Task to complete => In the entries below, repeat only the lines between those holding "window: (56, 64) -> (203, 178), moved" and "fridge: (279, 607)", inclusive. Leave pictures out.

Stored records
--------------------------------
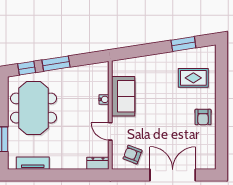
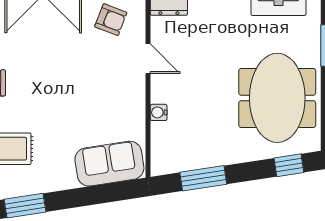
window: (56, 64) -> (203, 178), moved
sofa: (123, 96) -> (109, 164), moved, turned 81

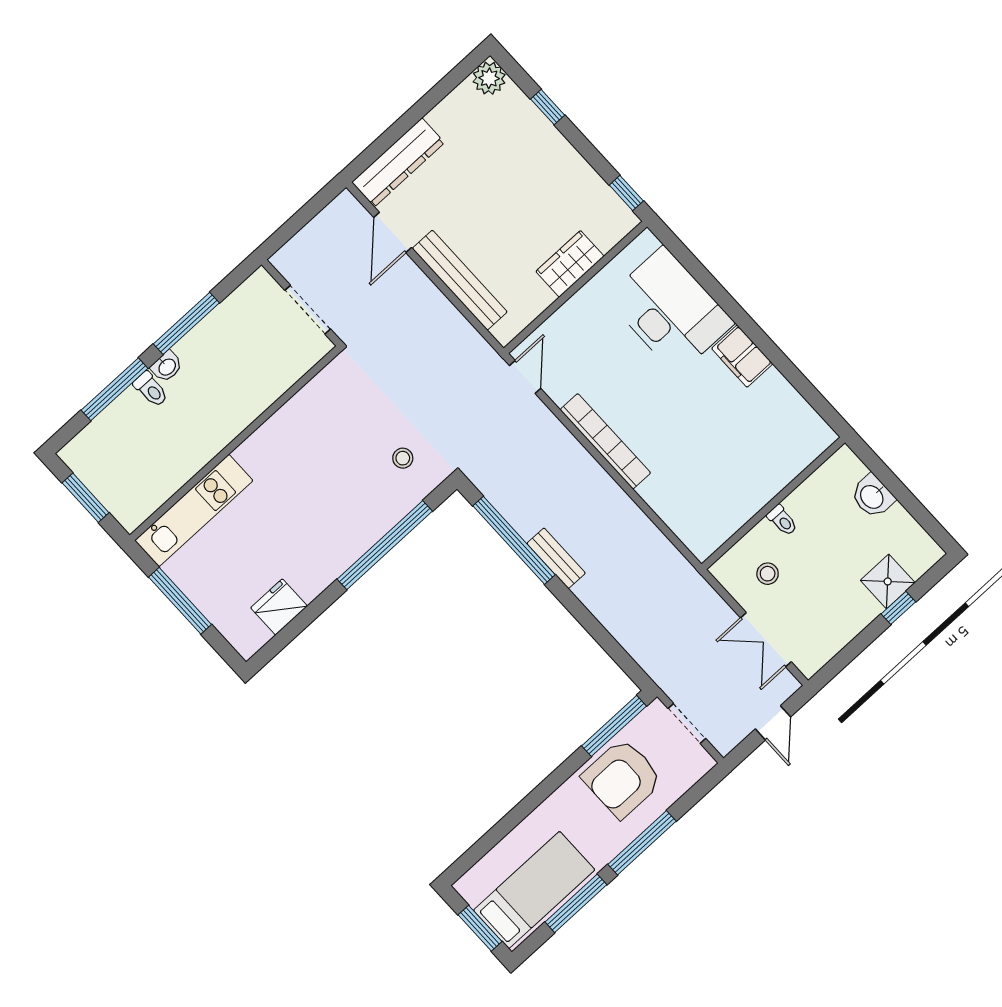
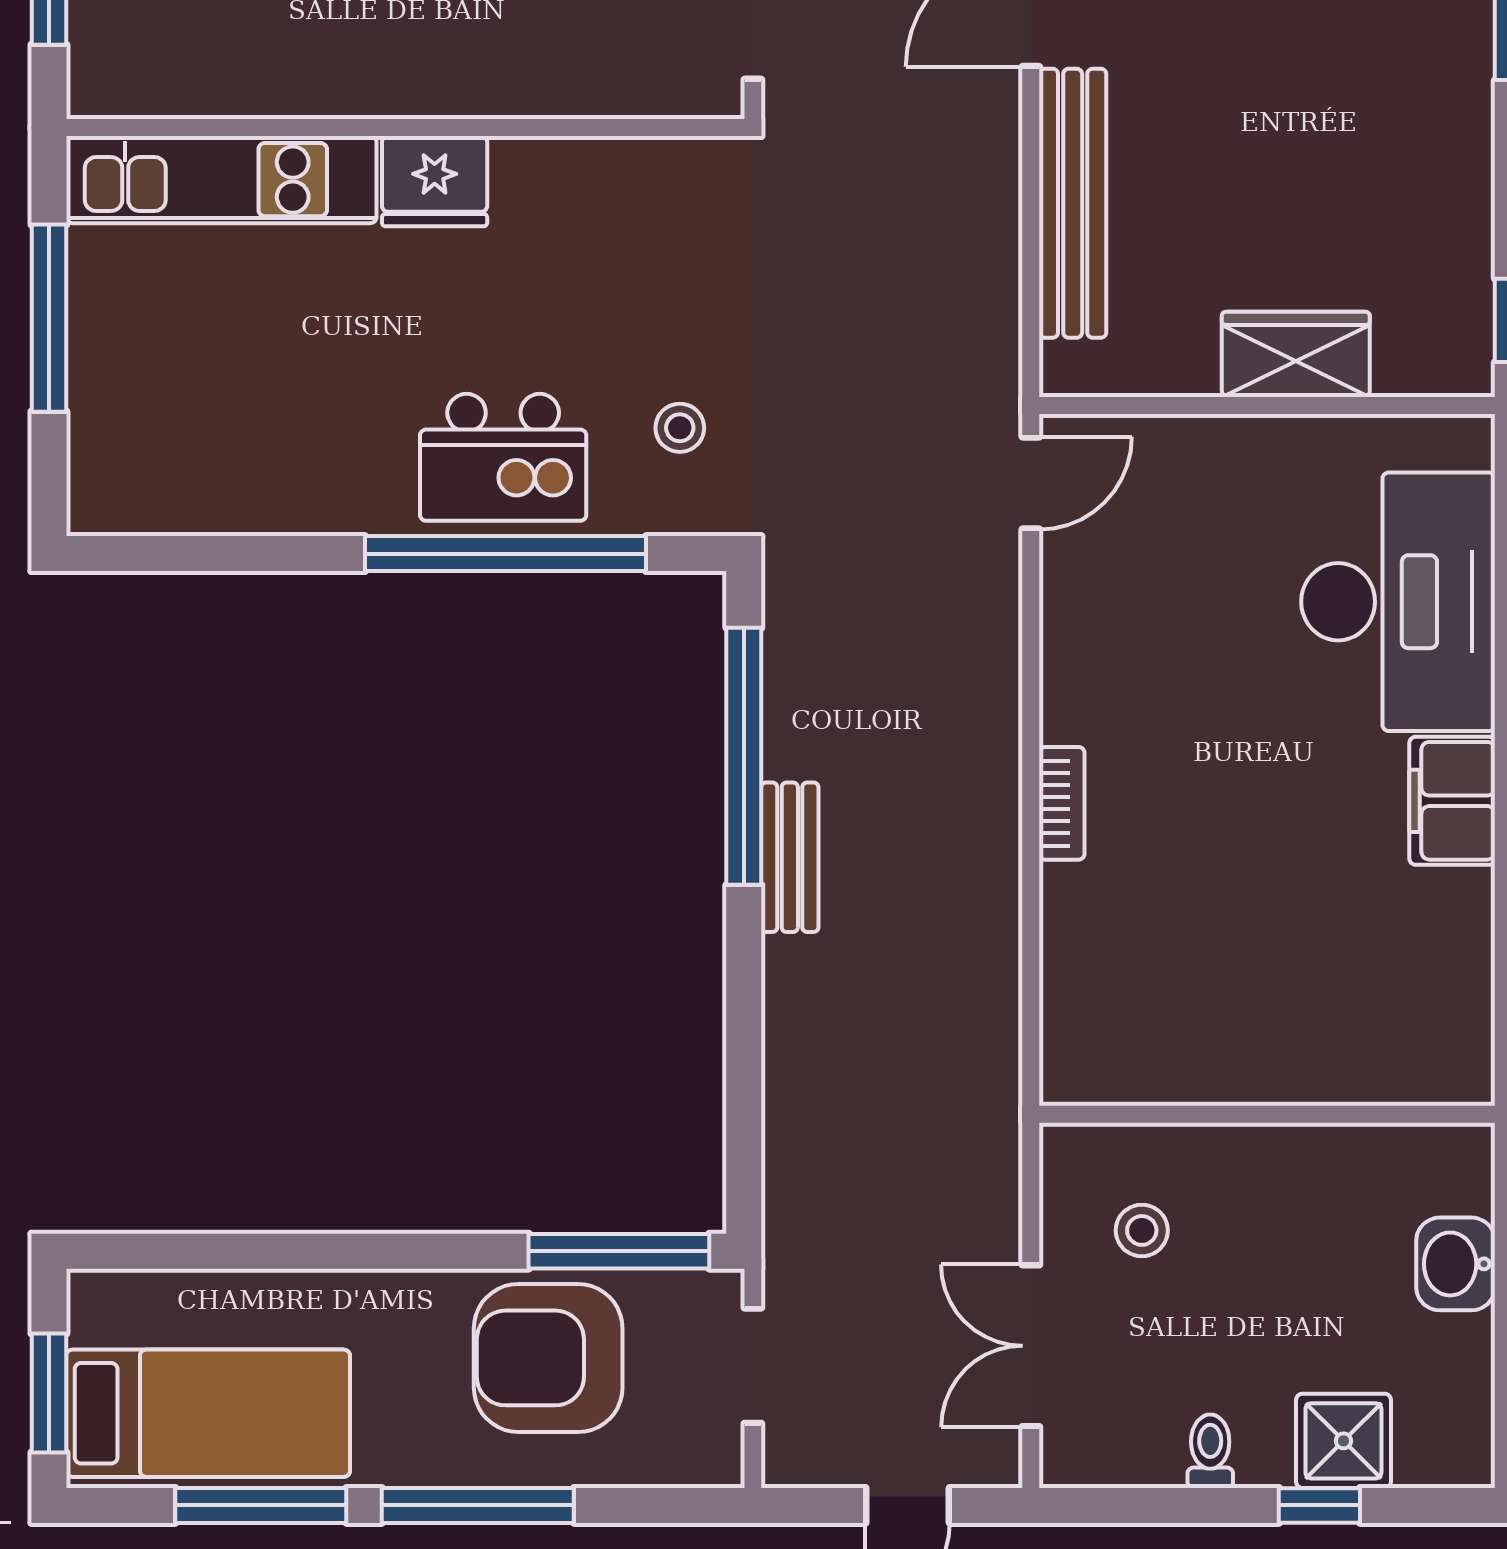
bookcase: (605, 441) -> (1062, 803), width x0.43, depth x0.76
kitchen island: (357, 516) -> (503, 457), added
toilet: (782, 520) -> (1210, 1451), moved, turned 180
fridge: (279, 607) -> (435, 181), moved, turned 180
--------------------------------
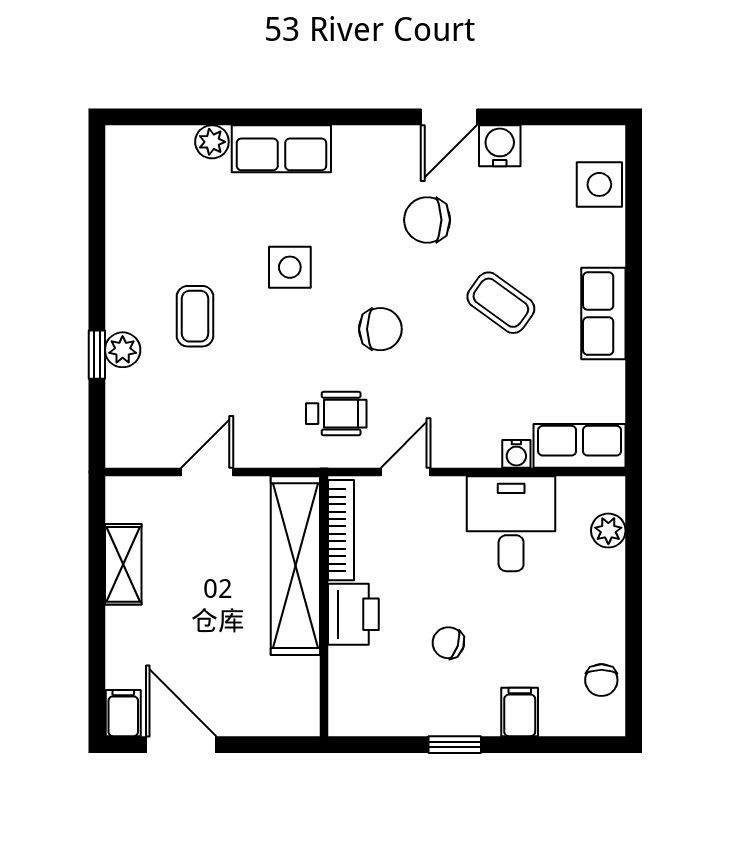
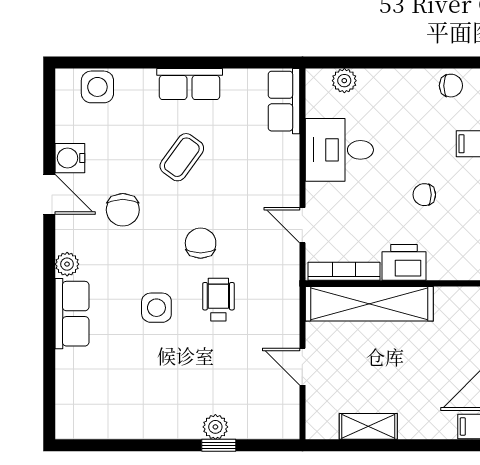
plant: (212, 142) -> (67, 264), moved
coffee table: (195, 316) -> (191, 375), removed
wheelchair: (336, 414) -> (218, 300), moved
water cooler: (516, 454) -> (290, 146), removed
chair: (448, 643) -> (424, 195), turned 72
--------------------------------
Output of the task =>
window: (56, 64) -> (203, 178), moved
sofa: (123, 96) -> (109, 164), moved, turned 81

bookcase: (605, 441) -> (1062, 803), width x0.43, depth x0.76
kitchen island: (357, 516) -> (503, 457), added
toilet: (782, 520) -> (1210, 1451), moved, turned 180
fridge: (279, 607) -> (435, 181), moved, turned 180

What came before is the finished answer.